WHAT YOU HAVE TO DO: Word for word, repeat the data; no picture should appear in the result.

Object inventory data

● ● ● ● ●

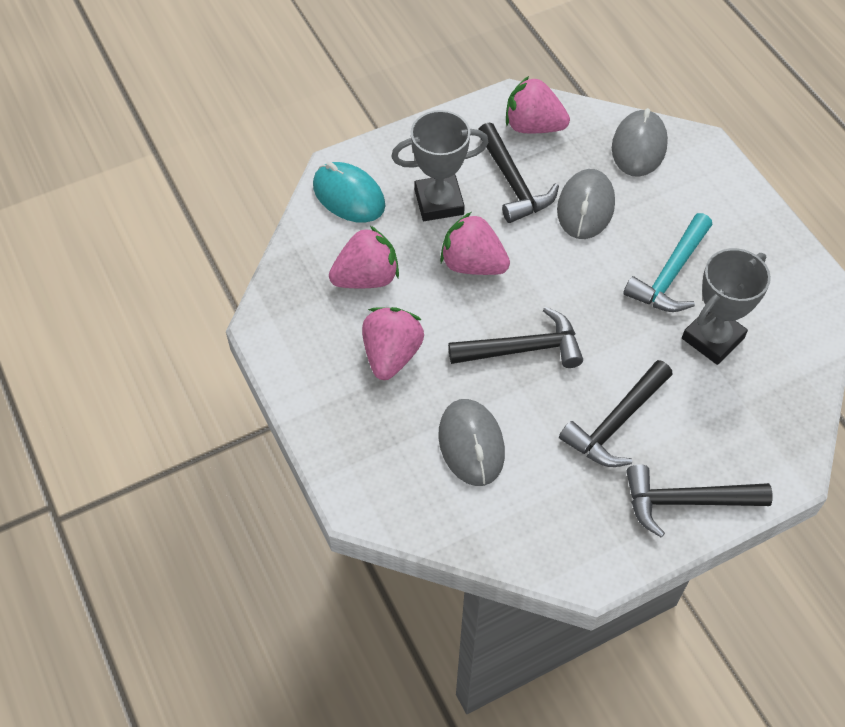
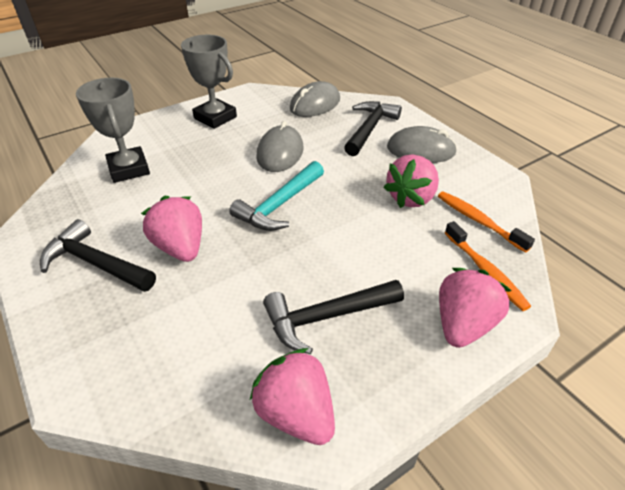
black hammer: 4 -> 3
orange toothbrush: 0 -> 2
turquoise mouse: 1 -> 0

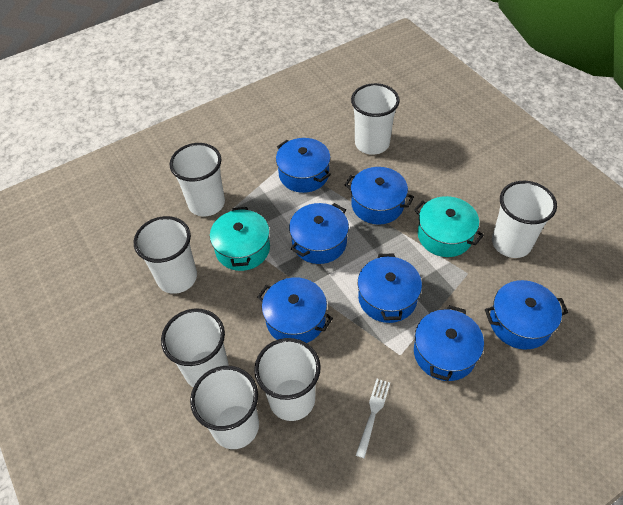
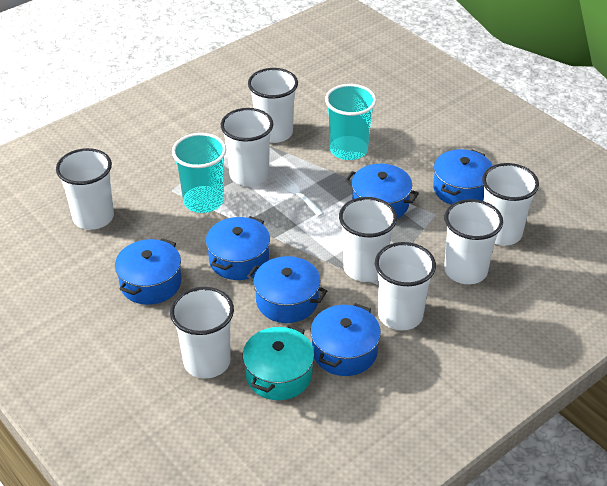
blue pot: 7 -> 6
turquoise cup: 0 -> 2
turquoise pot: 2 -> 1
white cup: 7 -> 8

● ● ● ● ●

RESULT OF THE TASK:
black hammer: 4 -> 3
orange toothbrush: 0 -> 2
turquoise mouse: 1 -> 0

blue pot: 7 -> 6
turquoise cup: 0 -> 2
turquoise pot: 2 -> 1
white cup: 7 -> 8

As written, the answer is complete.